Activity: Looking at the records below, say how many lines contain "MATRIX". Nothing else belongs in the answer.

Image comparison data

----------------------------------------

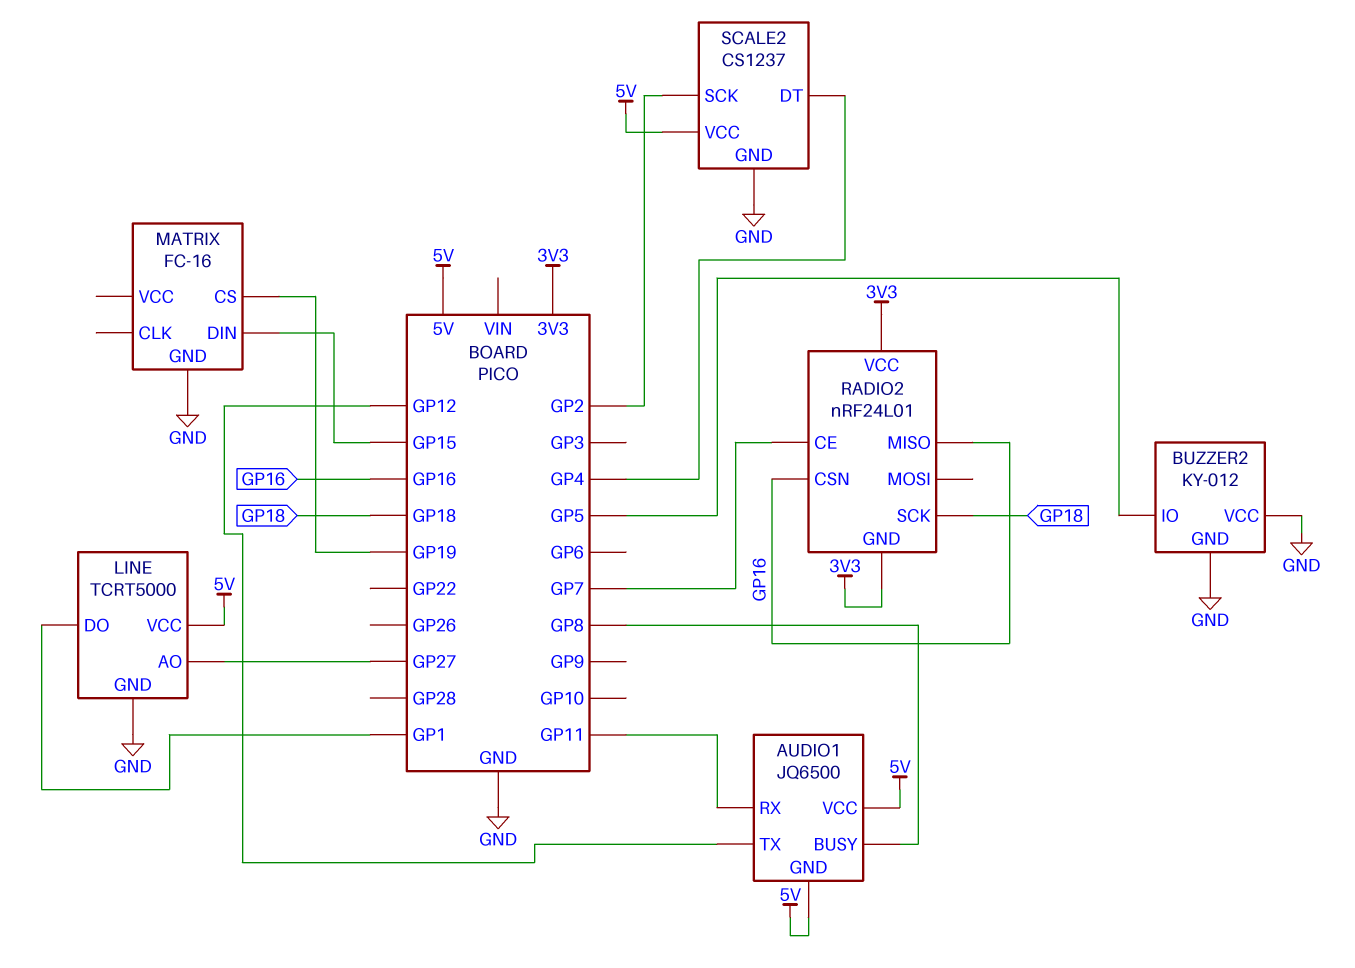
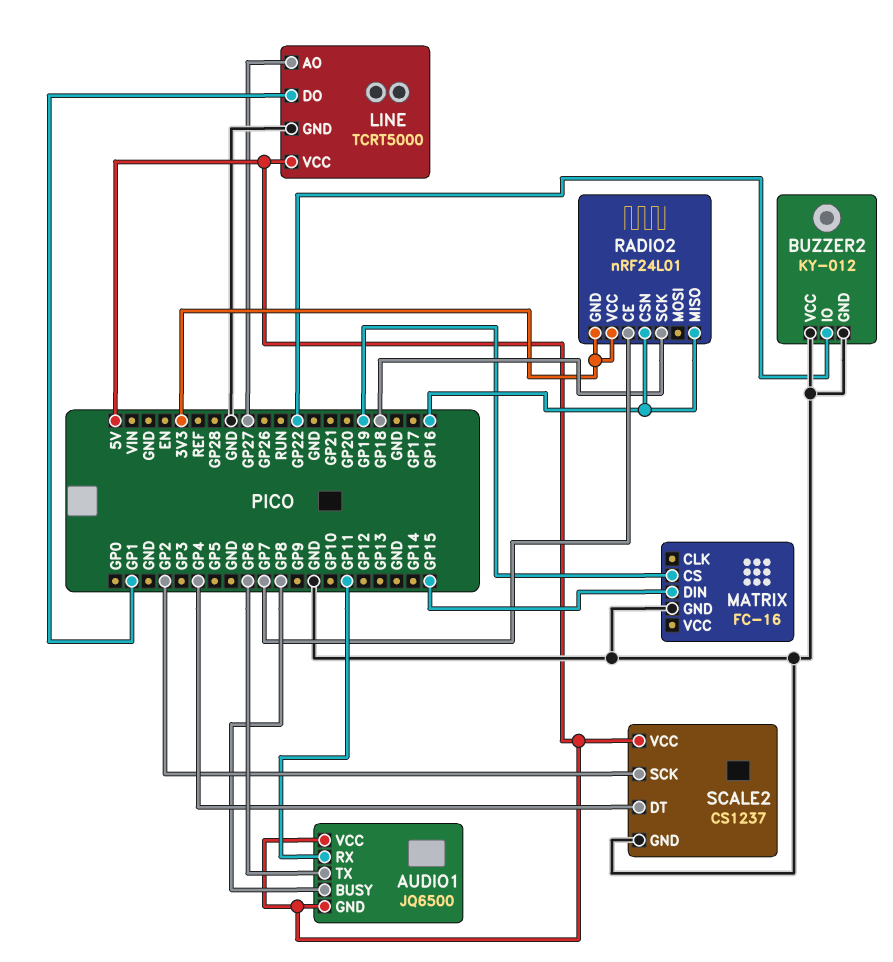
AUDIO1 pin TX: GP12 -> GP6
BUZZER2 pin IO: GP5 -> GP22

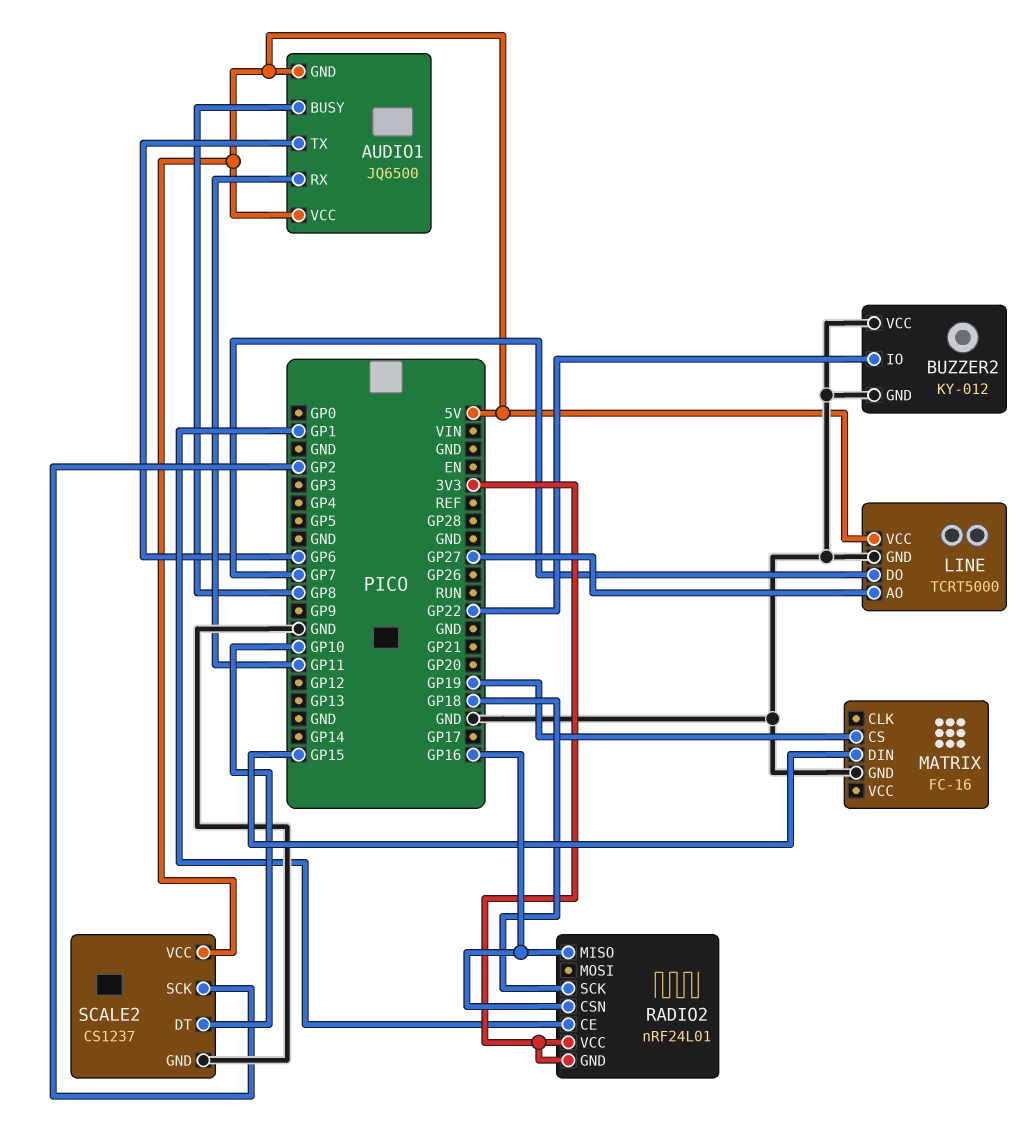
LINE pin DO: GP1 -> GP7
RADIO2 pin CE: GP7 -> GP1
SCALE2 pin DT: GP4 -> GP10

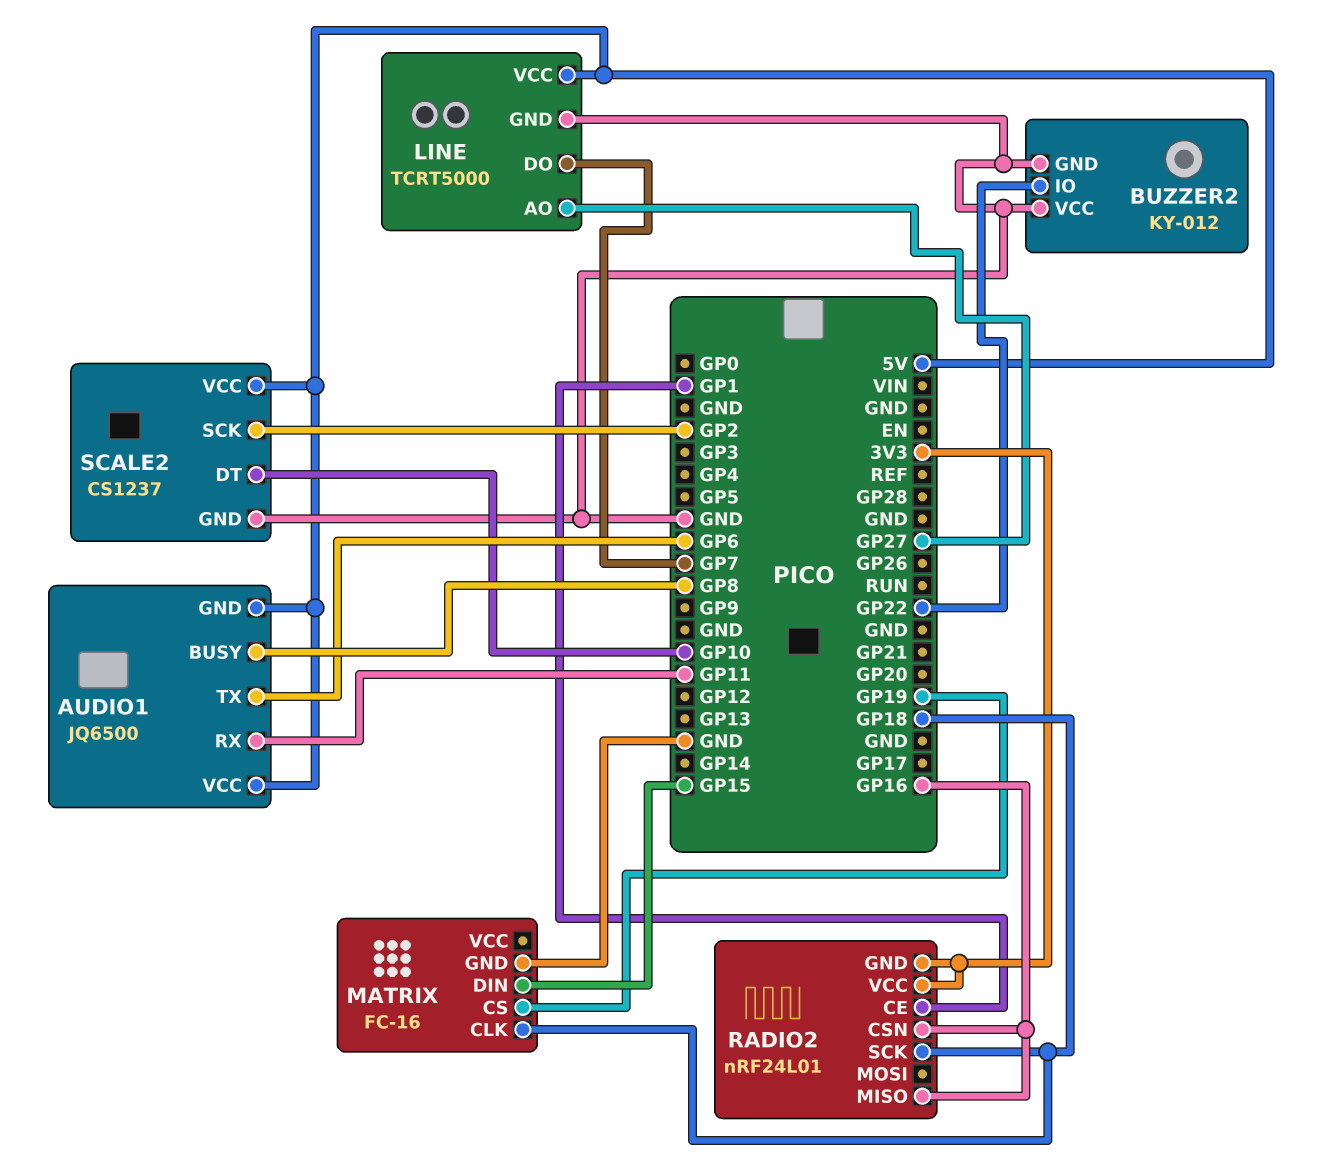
MATRIX pin CLK: none -> GP18

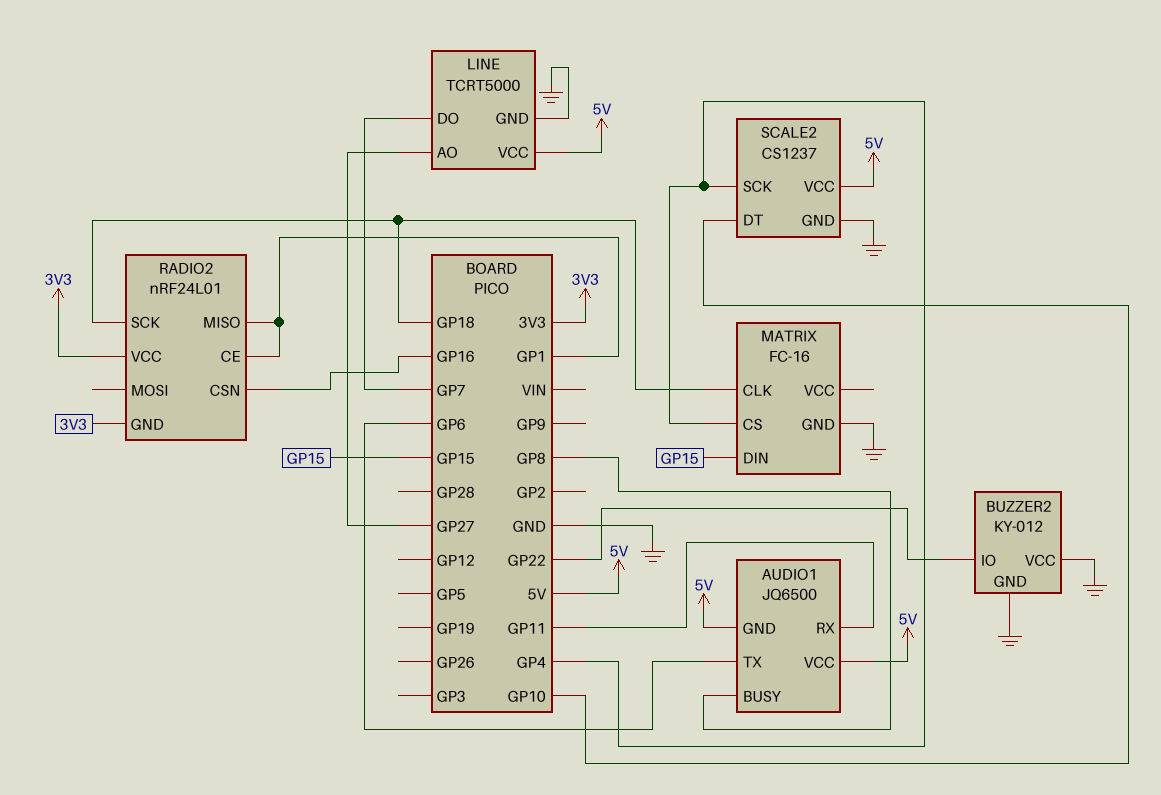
MATRIX pin CS: GP19 -> GP4
RADIO2 pin MISO: GP16 -> GP1
SCALE2 pin SCK: GP2 -> GP4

----------------------------------------

Exercise output: 2